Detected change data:
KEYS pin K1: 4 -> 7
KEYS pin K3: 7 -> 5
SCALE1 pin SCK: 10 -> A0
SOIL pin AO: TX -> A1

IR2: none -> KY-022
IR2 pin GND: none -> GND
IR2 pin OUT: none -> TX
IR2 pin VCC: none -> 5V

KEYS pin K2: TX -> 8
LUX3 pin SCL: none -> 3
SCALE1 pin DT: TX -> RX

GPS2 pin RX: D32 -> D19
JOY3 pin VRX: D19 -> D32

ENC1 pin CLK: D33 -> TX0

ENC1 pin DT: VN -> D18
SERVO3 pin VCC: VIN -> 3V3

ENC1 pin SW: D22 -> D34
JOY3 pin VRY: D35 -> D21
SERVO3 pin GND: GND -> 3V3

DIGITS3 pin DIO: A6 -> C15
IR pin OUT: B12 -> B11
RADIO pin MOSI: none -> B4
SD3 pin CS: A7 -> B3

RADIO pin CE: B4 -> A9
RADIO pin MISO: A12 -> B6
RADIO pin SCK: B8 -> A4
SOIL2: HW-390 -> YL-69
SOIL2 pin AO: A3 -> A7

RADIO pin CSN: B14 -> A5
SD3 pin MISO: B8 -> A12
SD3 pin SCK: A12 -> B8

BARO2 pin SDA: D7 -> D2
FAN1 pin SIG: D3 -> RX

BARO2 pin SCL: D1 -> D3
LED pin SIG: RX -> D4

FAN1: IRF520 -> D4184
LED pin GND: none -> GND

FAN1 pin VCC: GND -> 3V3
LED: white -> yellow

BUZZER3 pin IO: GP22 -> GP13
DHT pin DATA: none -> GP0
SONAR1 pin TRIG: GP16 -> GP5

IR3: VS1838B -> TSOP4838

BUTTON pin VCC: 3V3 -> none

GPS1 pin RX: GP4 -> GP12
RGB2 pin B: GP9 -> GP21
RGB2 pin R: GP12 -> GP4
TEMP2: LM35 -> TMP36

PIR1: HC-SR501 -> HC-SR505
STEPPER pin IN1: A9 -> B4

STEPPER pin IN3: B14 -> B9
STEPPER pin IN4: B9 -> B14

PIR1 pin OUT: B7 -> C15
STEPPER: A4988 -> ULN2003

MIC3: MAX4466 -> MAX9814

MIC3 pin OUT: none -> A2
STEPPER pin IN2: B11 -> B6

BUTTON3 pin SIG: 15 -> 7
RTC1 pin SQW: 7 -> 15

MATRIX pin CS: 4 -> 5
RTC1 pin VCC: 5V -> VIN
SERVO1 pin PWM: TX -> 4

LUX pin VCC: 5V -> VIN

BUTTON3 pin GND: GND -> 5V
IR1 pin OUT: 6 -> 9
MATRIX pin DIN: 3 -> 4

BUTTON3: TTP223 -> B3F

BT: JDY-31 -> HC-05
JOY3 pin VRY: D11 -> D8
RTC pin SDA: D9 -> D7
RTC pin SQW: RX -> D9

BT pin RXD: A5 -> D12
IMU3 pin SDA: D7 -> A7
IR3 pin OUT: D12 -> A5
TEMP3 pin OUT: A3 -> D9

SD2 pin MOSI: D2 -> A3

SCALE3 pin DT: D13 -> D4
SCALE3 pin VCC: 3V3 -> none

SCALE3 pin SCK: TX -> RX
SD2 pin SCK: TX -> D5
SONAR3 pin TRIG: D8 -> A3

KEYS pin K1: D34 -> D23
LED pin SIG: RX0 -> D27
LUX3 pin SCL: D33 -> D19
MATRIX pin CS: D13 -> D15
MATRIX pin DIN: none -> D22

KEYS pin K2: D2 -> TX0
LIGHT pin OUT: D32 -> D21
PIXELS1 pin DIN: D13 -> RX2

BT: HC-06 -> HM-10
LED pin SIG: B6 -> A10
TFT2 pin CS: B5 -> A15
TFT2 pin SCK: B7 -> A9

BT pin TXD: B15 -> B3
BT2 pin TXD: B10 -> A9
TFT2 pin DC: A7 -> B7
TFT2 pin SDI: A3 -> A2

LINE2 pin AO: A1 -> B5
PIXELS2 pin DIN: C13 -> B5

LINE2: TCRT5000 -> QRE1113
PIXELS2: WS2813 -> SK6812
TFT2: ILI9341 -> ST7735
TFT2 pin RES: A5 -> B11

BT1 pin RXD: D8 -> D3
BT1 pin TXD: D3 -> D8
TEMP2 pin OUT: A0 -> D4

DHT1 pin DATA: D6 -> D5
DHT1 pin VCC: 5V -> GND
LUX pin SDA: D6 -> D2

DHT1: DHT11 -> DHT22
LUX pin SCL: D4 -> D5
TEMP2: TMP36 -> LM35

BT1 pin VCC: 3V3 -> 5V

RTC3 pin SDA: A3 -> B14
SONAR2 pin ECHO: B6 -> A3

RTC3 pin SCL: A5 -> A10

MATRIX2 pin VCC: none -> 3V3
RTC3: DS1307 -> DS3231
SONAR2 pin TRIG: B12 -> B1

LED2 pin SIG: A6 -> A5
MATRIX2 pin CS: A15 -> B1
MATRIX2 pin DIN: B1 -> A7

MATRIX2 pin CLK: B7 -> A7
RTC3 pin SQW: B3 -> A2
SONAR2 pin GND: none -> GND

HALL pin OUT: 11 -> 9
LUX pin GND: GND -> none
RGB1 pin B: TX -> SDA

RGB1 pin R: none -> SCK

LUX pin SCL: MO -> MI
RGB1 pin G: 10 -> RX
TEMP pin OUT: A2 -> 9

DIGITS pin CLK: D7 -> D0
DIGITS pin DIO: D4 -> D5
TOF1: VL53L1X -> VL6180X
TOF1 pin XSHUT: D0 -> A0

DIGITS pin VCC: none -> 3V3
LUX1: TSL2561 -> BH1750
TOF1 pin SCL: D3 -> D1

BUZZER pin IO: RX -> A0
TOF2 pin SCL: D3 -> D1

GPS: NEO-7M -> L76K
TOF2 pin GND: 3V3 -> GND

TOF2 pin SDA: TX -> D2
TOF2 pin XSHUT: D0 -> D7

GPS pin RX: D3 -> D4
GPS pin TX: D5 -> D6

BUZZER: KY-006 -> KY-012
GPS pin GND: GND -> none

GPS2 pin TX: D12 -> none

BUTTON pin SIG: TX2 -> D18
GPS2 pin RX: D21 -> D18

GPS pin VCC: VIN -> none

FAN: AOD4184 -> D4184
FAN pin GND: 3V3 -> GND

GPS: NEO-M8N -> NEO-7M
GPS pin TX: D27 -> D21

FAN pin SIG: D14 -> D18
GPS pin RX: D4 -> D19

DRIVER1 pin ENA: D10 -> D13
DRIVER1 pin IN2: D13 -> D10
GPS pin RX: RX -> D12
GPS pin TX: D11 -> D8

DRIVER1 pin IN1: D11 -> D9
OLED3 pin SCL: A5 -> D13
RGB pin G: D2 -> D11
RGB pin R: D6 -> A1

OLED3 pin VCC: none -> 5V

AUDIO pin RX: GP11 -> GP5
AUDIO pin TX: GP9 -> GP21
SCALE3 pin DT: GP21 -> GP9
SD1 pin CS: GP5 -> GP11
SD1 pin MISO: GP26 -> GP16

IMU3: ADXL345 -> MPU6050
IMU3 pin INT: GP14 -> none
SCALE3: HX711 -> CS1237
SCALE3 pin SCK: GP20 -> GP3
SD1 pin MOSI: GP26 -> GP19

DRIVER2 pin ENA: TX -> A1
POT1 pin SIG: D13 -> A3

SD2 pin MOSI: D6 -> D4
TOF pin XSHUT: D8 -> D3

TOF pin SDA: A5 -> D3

_Task directions:_
Give again each line shown above, keeping every word as it is.

_Result of the exercise:_
KEYS pin K1: 4 -> 7
KEYS pin K3: 7 -> 5
SCALE1 pin SCK: 10 -> A0
SOIL pin AO: TX -> A1

IR2: none -> KY-022
IR2 pin GND: none -> GND
IR2 pin OUT: none -> TX
IR2 pin VCC: none -> 5V

KEYS pin K2: TX -> 8
LUX3 pin SCL: none -> 3
SCALE1 pin DT: TX -> RX

GPS2 pin RX: D32 -> D19
JOY3 pin VRX: D19 -> D32

ENC1 pin CLK: D33 -> TX0

ENC1 pin DT: VN -> D18
SERVO3 pin VCC: VIN -> 3V3

ENC1 pin SW: D22 -> D34
JOY3 pin VRY: D35 -> D21
SERVO3 pin GND: GND -> 3V3

DIGITS3 pin DIO: A6 -> C15
IR pin OUT: B12 -> B11
RADIO pin MOSI: none -> B4
SD3 pin CS: A7 -> B3

RADIO pin CE: B4 -> A9
RADIO pin MISO: A12 -> B6
RADIO pin SCK: B8 -> A4
SOIL2: HW-390 -> YL-69
SOIL2 pin AO: A3 -> A7

RADIO pin CSN: B14 -> A5
SD3 pin MISO: B8 -> A12
SD3 pin SCK: A12 -> B8

BARO2 pin SDA: D7 -> D2
FAN1 pin SIG: D3 -> RX

BARO2 pin SCL: D1 -> D3
LED pin SIG: RX -> D4

FAN1: IRF520 -> D4184
LED pin GND: none -> GND

FAN1 pin VCC: GND -> 3V3
LED: white -> yellow

BUZZER3 pin IO: GP22 -> GP13
DHT pin DATA: none -> GP0
SONAR1 pin TRIG: GP16 -> GP5

IR3: VS1838B -> TSOP4838

BUTTON pin VCC: 3V3 -> none

GPS1 pin RX: GP4 -> GP12
RGB2 pin B: GP9 -> GP21
RGB2 pin R: GP12 -> GP4
TEMP2: LM35 -> TMP36

PIR1: HC-SR501 -> HC-SR505
STEPPER pin IN1: A9 -> B4

STEPPER pin IN3: B14 -> B9
STEPPER pin IN4: B9 -> B14

PIR1 pin OUT: B7 -> C15
STEPPER: A4988 -> ULN2003

MIC3: MAX4466 -> MAX9814

MIC3 pin OUT: none -> A2
STEPPER pin IN2: B11 -> B6

BUTTON3 pin SIG: 15 -> 7
RTC1 pin SQW: 7 -> 15

MATRIX pin CS: 4 -> 5
RTC1 pin VCC: 5V -> VIN
SERVO1 pin PWM: TX -> 4

LUX pin VCC: 5V -> VIN

BUTTON3 pin GND: GND -> 5V
IR1 pin OUT: 6 -> 9
MATRIX pin DIN: 3 -> 4

BUTTON3: TTP223 -> B3F

BT: JDY-31 -> HC-05
JOY3 pin VRY: D11 -> D8
RTC pin SDA: D9 -> D7
RTC pin SQW: RX -> D9

BT pin RXD: A5 -> D12
IMU3 pin SDA: D7 -> A7
IR3 pin OUT: D12 -> A5
TEMP3 pin OUT: A3 -> D9

SD2 pin MOSI: D2 -> A3

SCALE3 pin DT: D13 -> D4
SCALE3 pin VCC: 3V3 -> none

SCALE3 pin SCK: TX -> RX
SD2 pin SCK: TX -> D5
SONAR3 pin TRIG: D8 -> A3

KEYS pin K1: D34 -> D23
LED pin SIG: RX0 -> D27
LUX3 pin SCL: D33 -> D19
MATRIX pin CS: D13 -> D15
MATRIX pin DIN: none -> D22

KEYS pin K2: D2 -> TX0
LIGHT pin OUT: D32 -> D21
PIXELS1 pin DIN: D13 -> RX2

BT: HC-06 -> HM-10
LED pin SIG: B6 -> A10
TFT2 pin CS: B5 -> A15
TFT2 pin SCK: B7 -> A9

BT pin TXD: B15 -> B3
BT2 pin TXD: B10 -> A9
TFT2 pin DC: A7 -> B7
TFT2 pin SDI: A3 -> A2

LINE2 pin AO: A1 -> B5
PIXELS2 pin DIN: C13 -> B5

LINE2: TCRT5000 -> QRE1113
PIXELS2: WS2813 -> SK6812
TFT2: ILI9341 -> ST7735
TFT2 pin RES: A5 -> B11

BT1 pin RXD: D8 -> D3
BT1 pin TXD: D3 -> D8
TEMP2 pin OUT: A0 -> D4

DHT1 pin DATA: D6 -> D5
DHT1 pin VCC: 5V -> GND
LUX pin SDA: D6 -> D2

DHT1: DHT11 -> DHT22
LUX pin SCL: D4 -> D5
TEMP2: TMP36 -> LM35

BT1 pin VCC: 3V3 -> 5V

RTC3 pin SDA: A3 -> B14
SONAR2 pin ECHO: B6 -> A3

RTC3 pin SCL: A5 -> A10

MATRIX2 pin VCC: none -> 3V3
RTC3: DS1307 -> DS3231
SONAR2 pin TRIG: B12 -> B1

LED2 pin SIG: A6 -> A5
MATRIX2 pin CS: A15 -> B1
MATRIX2 pin DIN: B1 -> A7

MATRIX2 pin CLK: B7 -> A7
RTC3 pin SQW: B3 -> A2
SONAR2 pin GND: none -> GND

HALL pin OUT: 11 -> 9
LUX pin GND: GND -> none
RGB1 pin B: TX -> SDA

RGB1 pin R: none -> SCK

LUX pin SCL: MO -> MI
RGB1 pin G: 10 -> RX
TEMP pin OUT: A2 -> 9

DIGITS pin CLK: D7 -> D0
DIGITS pin DIO: D4 -> D5
TOF1: VL53L1X -> VL6180X
TOF1 pin XSHUT: D0 -> A0

DIGITS pin VCC: none -> 3V3
LUX1: TSL2561 -> BH1750
TOF1 pin SCL: D3 -> D1

BUZZER pin IO: RX -> A0
TOF2 pin SCL: D3 -> D1

GPS: NEO-7M -> L76K
TOF2 pin GND: 3V3 -> GND

TOF2 pin SDA: TX -> D2
TOF2 pin XSHUT: D0 -> D7

GPS pin RX: D3 -> D4
GPS pin TX: D5 -> D6

BUZZER: KY-006 -> KY-012
GPS pin GND: GND -> none

GPS2 pin TX: D12 -> none

BUTTON pin SIG: TX2 -> D18
GPS2 pin RX: D21 -> D18

GPS pin VCC: VIN -> none

FAN: AOD4184 -> D4184
FAN pin GND: 3V3 -> GND

GPS: NEO-M8N -> NEO-7M
GPS pin TX: D27 -> D21

FAN pin SIG: D14 -> D18
GPS pin RX: D4 -> D19

DRIVER1 pin ENA: D10 -> D13
DRIVER1 pin IN2: D13 -> D10
GPS pin RX: RX -> D12
GPS pin TX: D11 -> D8

DRIVER1 pin IN1: D11 -> D9
OLED3 pin SCL: A5 -> D13
RGB pin G: D2 -> D11
RGB pin R: D6 -> A1

OLED3 pin VCC: none -> 5V

AUDIO pin RX: GP11 -> GP5
AUDIO pin TX: GP9 -> GP21
SCALE3 pin DT: GP21 -> GP9
SD1 pin CS: GP5 -> GP11
SD1 pin MISO: GP26 -> GP16

IMU3: ADXL345 -> MPU6050
IMU3 pin INT: GP14 -> none
SCALE3: HX711 -> CS1237
SCALE3 pin SCK: GP20 -> GP3
SD1 pin MOSI: GP26 -> GP19

DRIVER2 pin ENA: TX -> A1
POT1 pin SIG: D13 -> A3

SD2 pin MOSI: D6 -> D4
TOF pin XSHUT: D8 -> D3

TOF pin SDA: A5 -> D3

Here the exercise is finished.